## The problem
State how many lines of the entries hold the string "moved". Reply with the number alone.

## Dataset records
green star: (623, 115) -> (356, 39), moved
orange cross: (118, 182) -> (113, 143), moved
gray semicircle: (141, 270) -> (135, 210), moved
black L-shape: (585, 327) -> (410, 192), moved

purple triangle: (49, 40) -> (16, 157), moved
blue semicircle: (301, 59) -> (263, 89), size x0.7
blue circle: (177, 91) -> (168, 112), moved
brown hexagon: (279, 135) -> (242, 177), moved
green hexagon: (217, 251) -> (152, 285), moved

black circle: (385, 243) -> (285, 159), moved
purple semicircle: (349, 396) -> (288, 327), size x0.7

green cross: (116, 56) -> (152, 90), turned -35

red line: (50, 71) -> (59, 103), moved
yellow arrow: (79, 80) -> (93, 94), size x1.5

## Exercise answer
10